* AVAILABLE RECORDS:
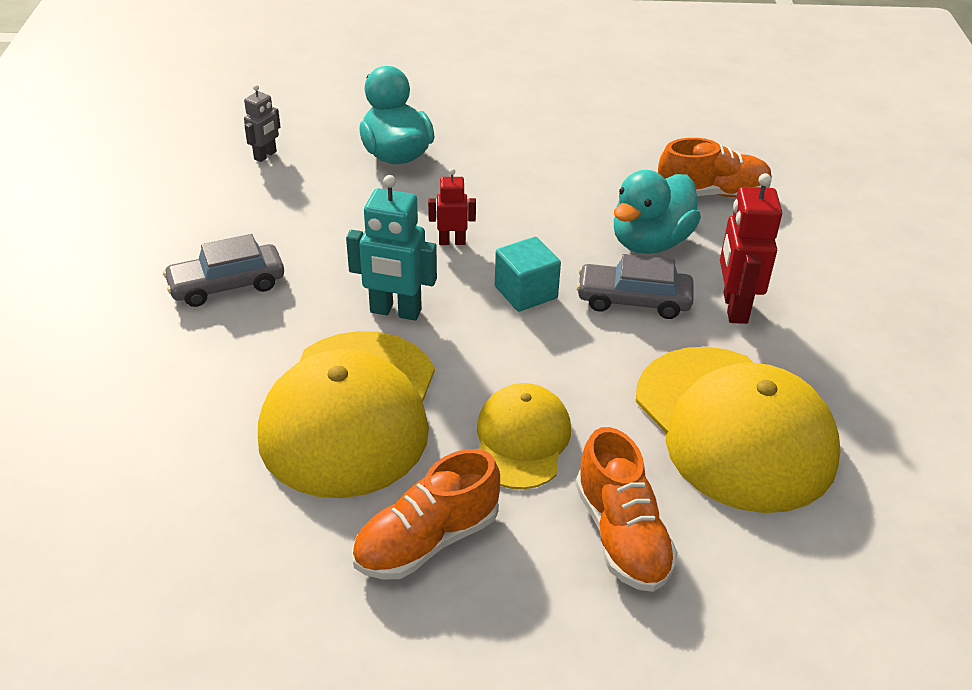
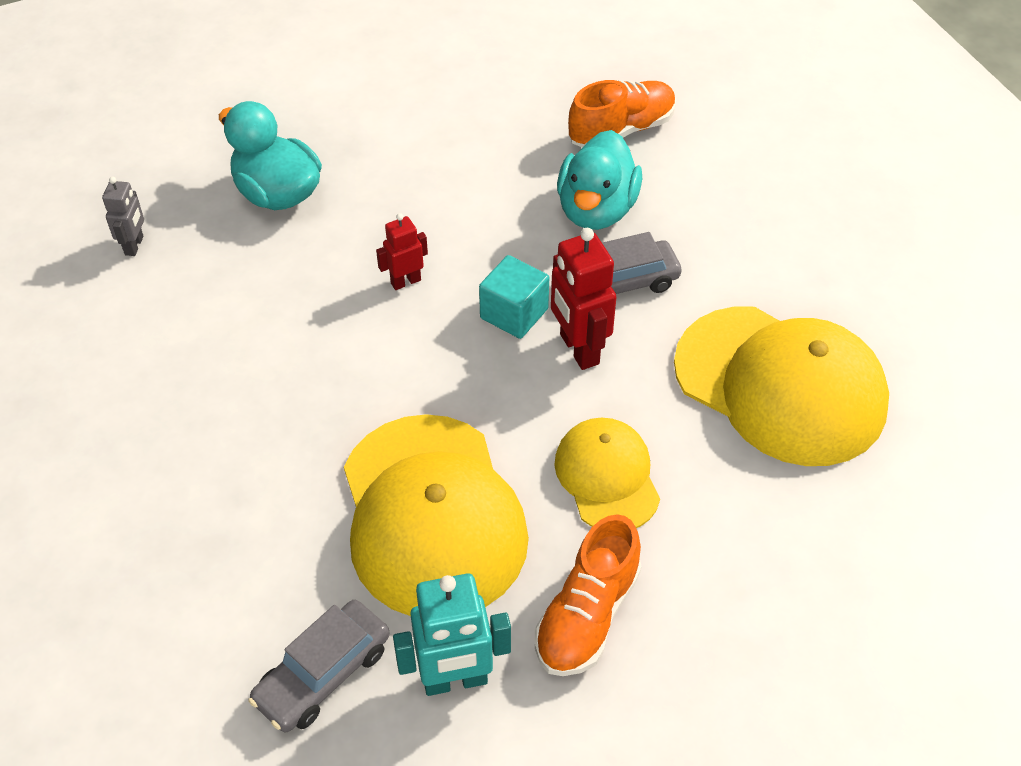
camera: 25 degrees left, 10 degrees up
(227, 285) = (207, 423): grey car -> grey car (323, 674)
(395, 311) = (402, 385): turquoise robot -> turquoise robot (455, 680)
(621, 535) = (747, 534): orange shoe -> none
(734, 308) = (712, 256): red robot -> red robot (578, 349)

* EXERCISE BRIEF: Looking at the listing above, tally the lines containing "robot" and give only that tally.

* FINAL ANSWER: 2